Activity>
When a line in the data below includes "width", pick it out and copy it.

The records>
------------------------------------------------
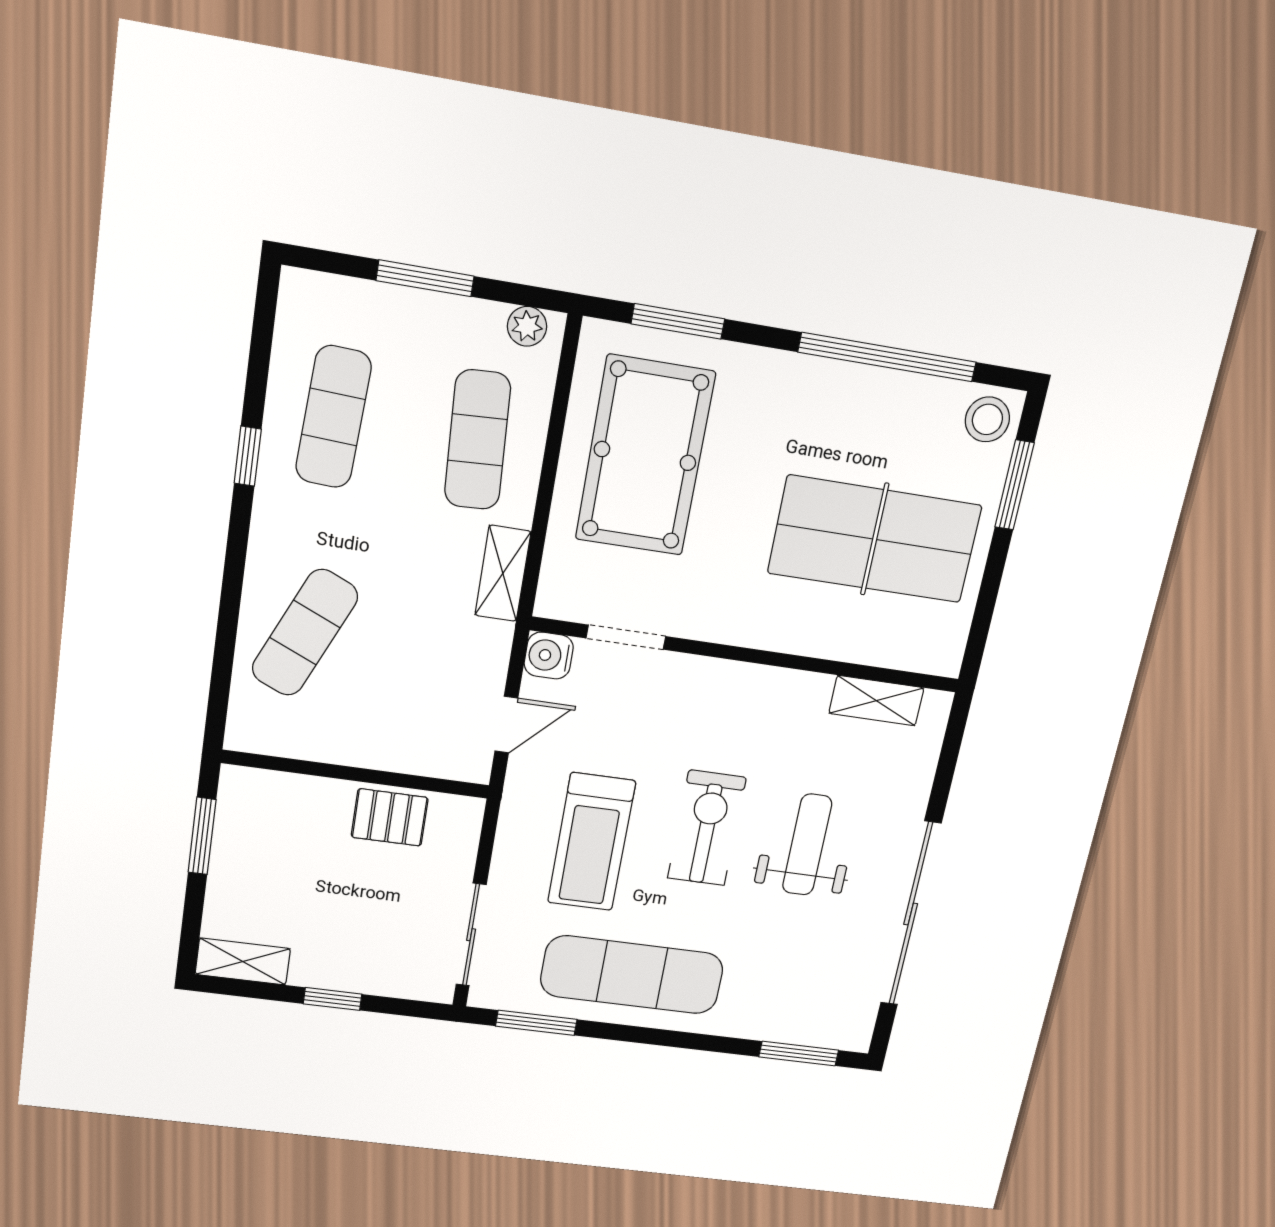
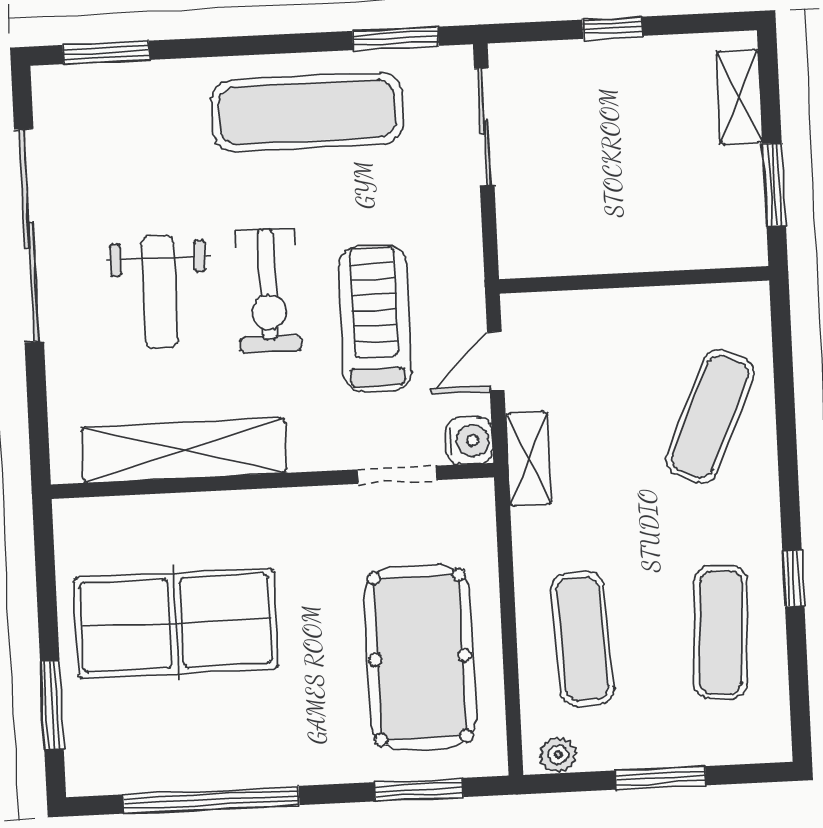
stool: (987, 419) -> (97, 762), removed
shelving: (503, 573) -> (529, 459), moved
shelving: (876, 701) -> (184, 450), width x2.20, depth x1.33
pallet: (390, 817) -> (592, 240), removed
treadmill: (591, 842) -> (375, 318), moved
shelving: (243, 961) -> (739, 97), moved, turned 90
------------------------------------------------
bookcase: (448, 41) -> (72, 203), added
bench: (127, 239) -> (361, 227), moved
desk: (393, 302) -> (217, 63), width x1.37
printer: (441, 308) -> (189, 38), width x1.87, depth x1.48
------------------------------------------------
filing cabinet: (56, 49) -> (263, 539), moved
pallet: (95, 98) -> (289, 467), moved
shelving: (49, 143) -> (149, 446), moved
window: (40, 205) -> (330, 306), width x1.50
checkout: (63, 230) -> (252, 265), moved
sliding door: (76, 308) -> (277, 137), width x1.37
------------------------------------------------
Solution for this problem>
shelving: (876, 701) -> (184, 450), width x2.20, depth x1.33
desk: (393, 302) -> (217, 63), width x1.37
printer: (441, 308) -> (189, 38), width x1.87, depth x1.48
window: (40, 205) -> (330, 306), width x1.50
sliding door: (76, 308) -> (277, 137), width x1.37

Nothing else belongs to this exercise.